* INFORMATION:
--------------------------------

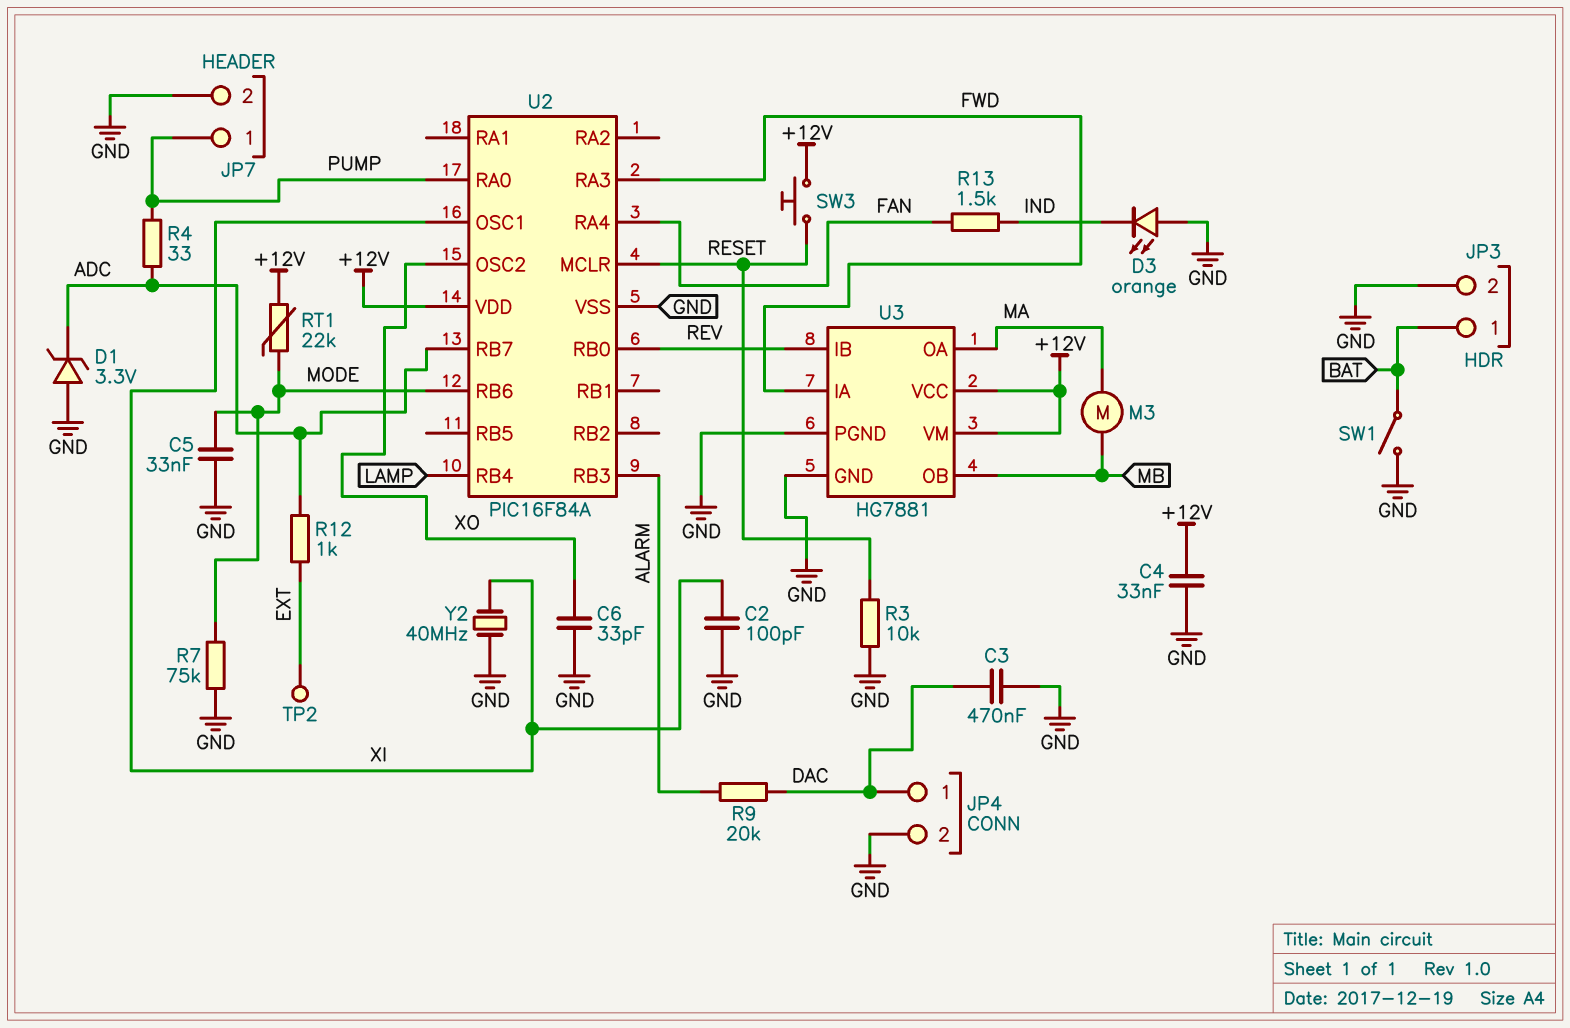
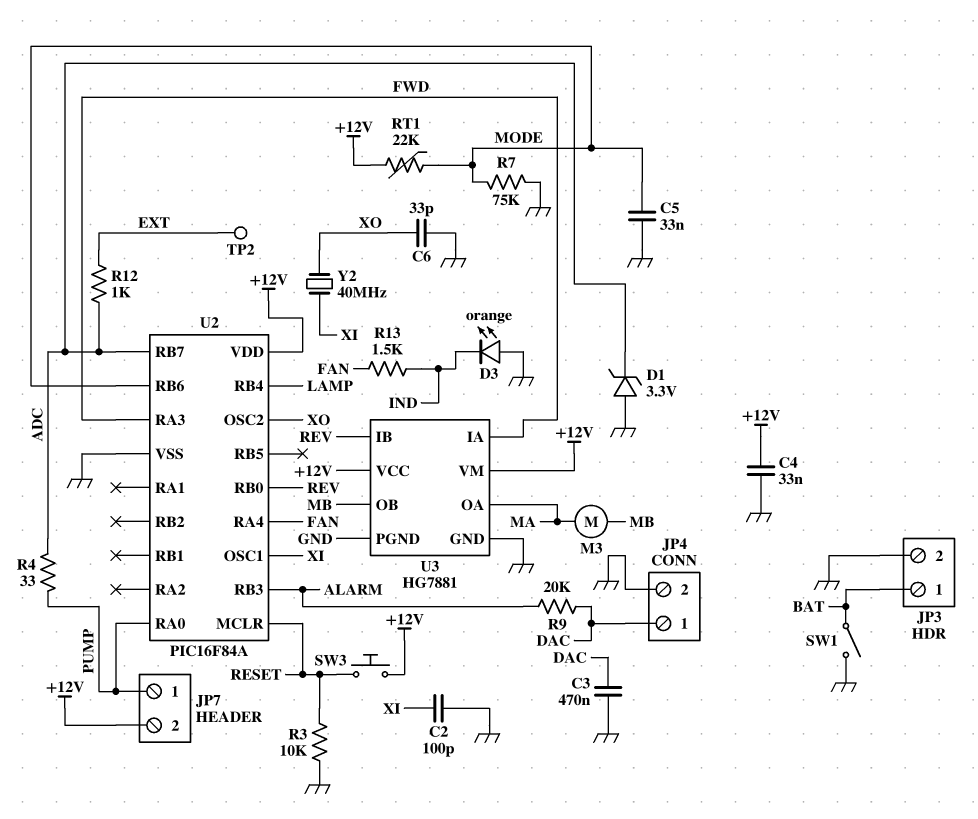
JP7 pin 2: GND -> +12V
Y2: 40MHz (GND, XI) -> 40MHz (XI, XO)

--------------------------------

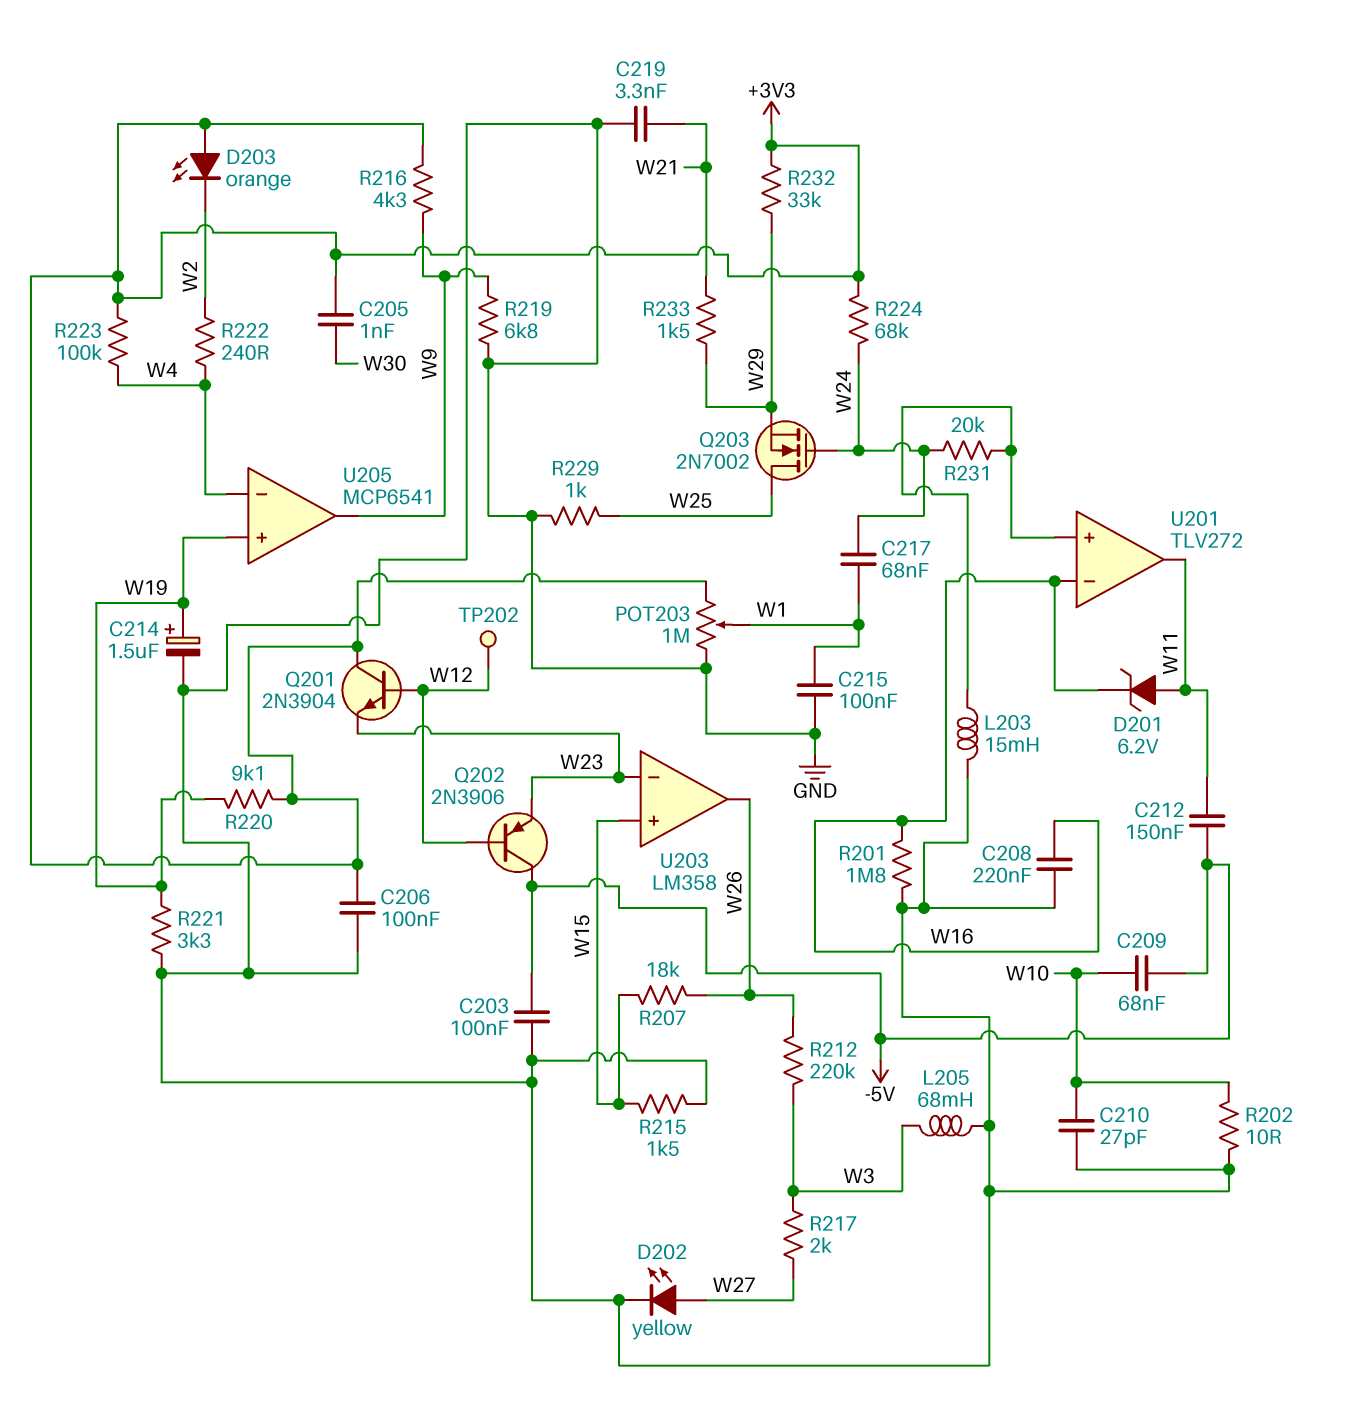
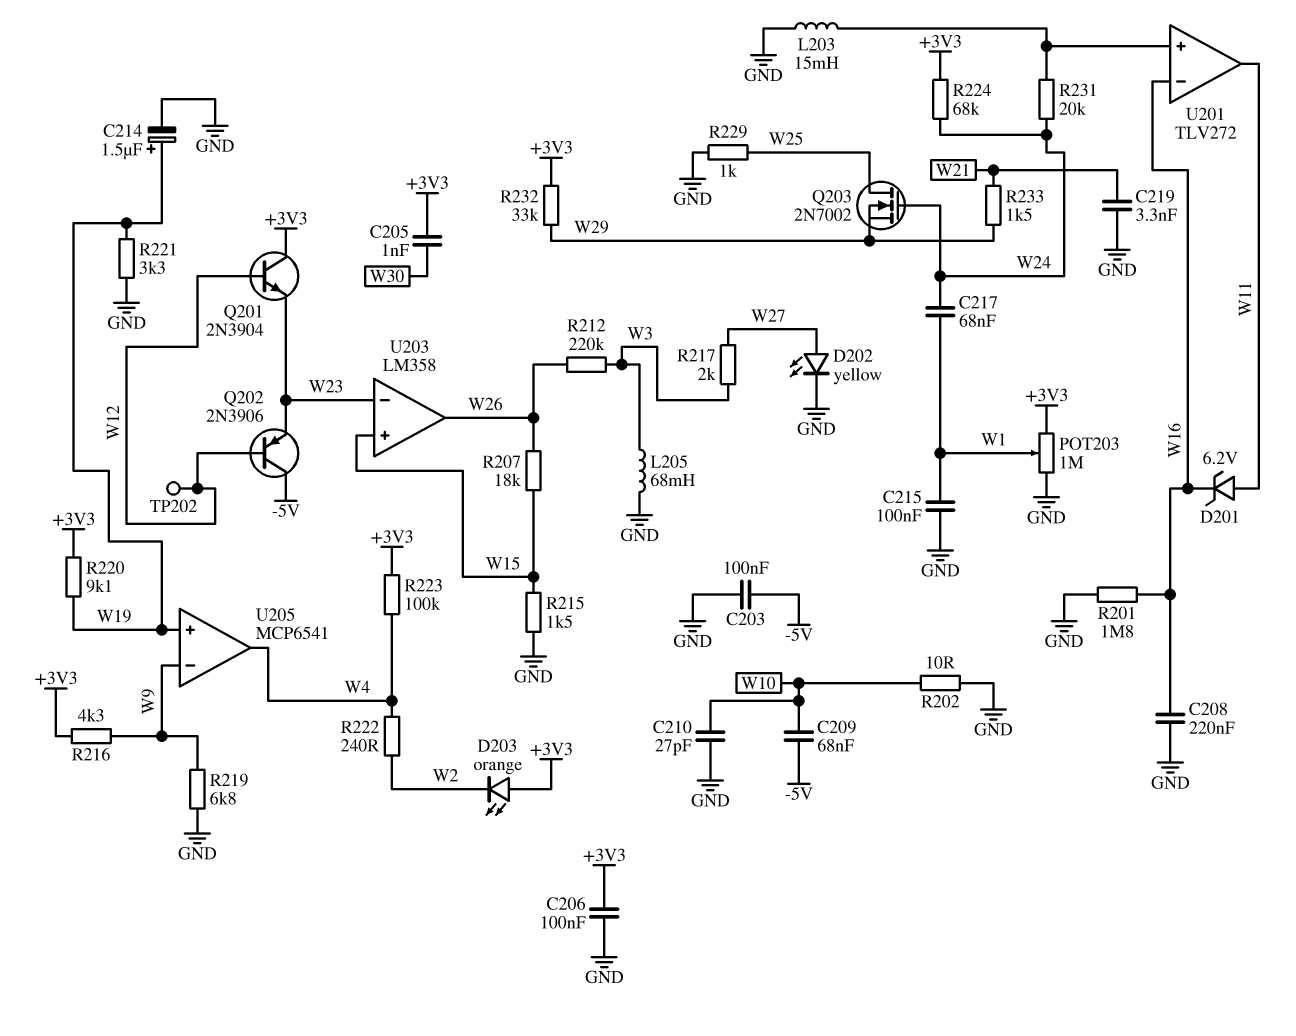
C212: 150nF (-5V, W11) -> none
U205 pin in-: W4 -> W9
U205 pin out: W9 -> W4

--------------------------------

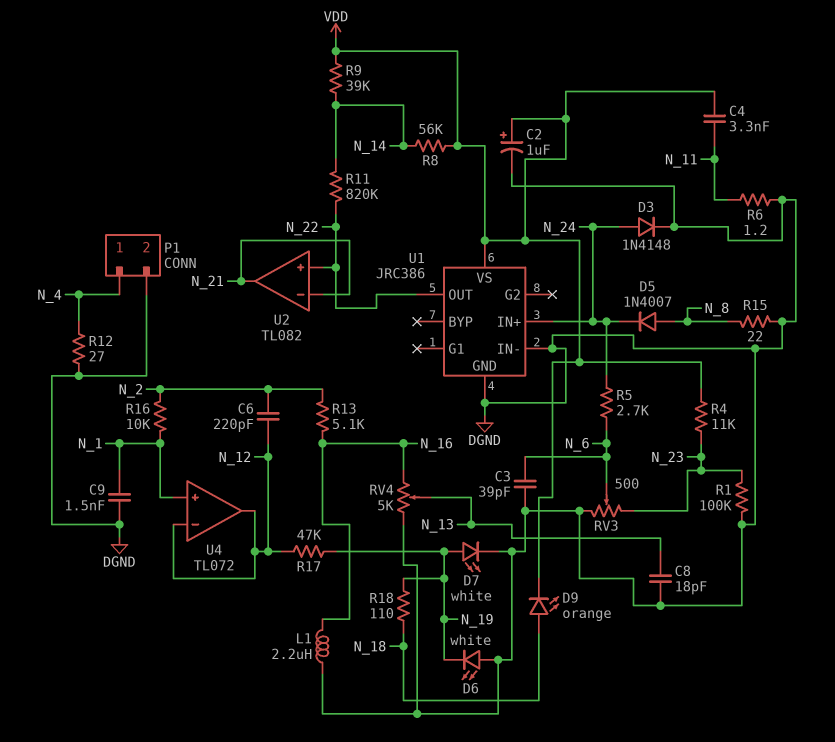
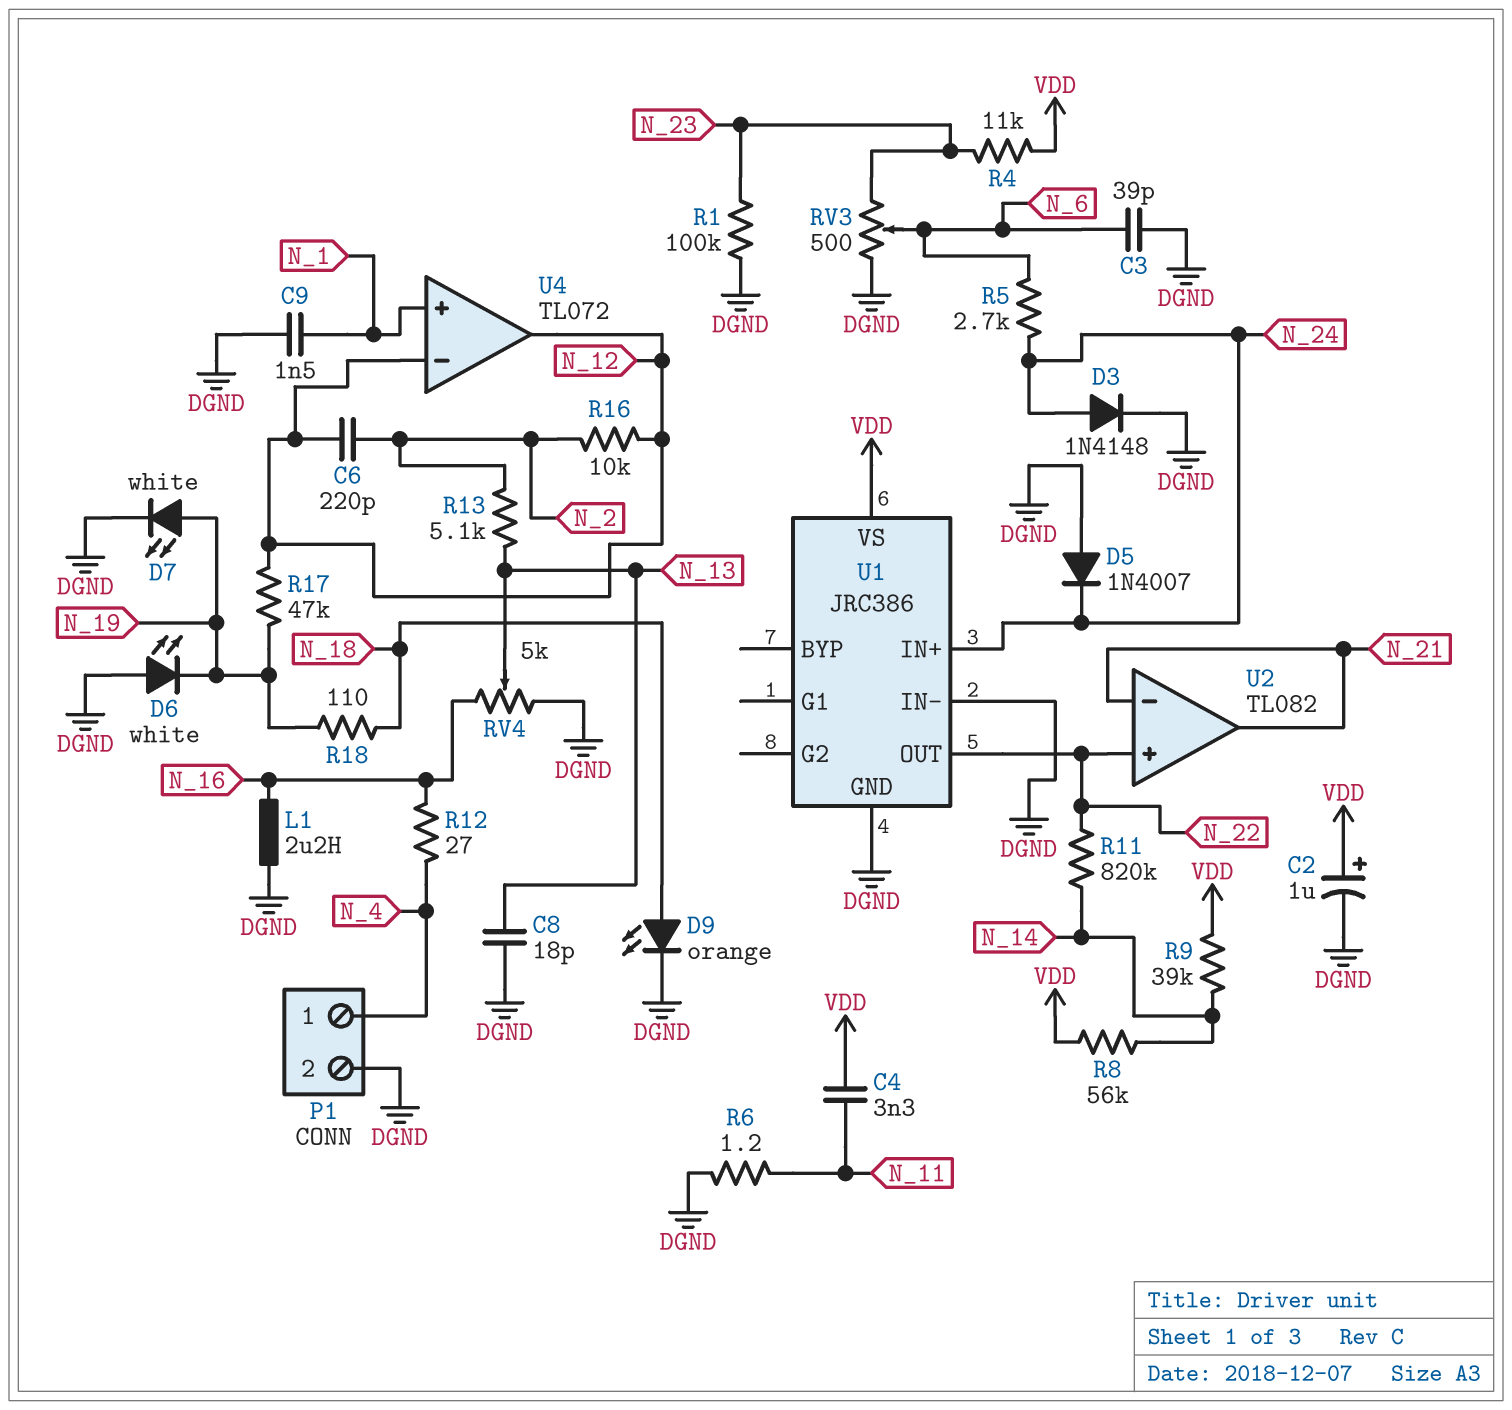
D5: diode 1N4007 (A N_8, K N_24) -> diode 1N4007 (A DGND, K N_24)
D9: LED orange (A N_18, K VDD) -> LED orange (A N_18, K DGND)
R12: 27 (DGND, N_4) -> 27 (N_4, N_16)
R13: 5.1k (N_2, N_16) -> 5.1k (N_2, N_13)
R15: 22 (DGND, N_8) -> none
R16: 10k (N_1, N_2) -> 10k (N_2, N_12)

--------------------------------

* WHAT YOU NEED TO DO: Copy task for the entries above: every line with the string "DGND".

* COMPLETED EXERCISE:
D5: diode 1N4007 (A N_8, K N_24) -> diode 1N4007 (A DGND, K N_24)
D9: LED orange (A N_18, K VDD) -> LED orange (A N_18, K DGND)
R12: 27 (DGND, N_4) -> 27 (N_4, N_16)
R15: 22 (DGND, N_8) -> none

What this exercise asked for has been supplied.